_WHAT IS EXPECTED_.
Write out everything from the line containing "orange circle: moved 2 px up" down to the line containing "gray trapezoid: moved 8 px right" again, switching "gray" to "green" and leaving the rest unchanged.

_RECORDED INFORMATION_.

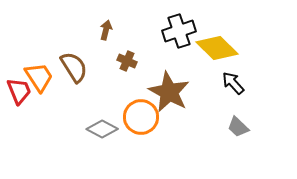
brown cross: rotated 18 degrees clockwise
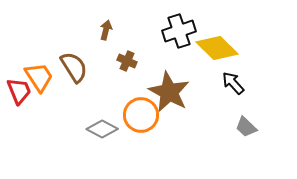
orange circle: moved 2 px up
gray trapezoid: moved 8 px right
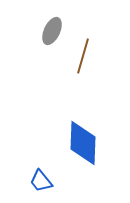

--

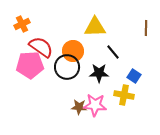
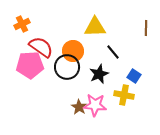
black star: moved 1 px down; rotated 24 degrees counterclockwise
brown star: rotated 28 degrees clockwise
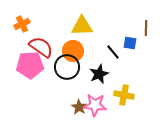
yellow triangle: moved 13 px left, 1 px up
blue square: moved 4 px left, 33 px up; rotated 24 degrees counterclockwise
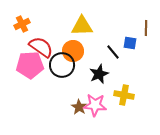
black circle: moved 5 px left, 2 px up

_RESULT_.
orange circle: moved 2 px up
green trapezoid: moved 8 px right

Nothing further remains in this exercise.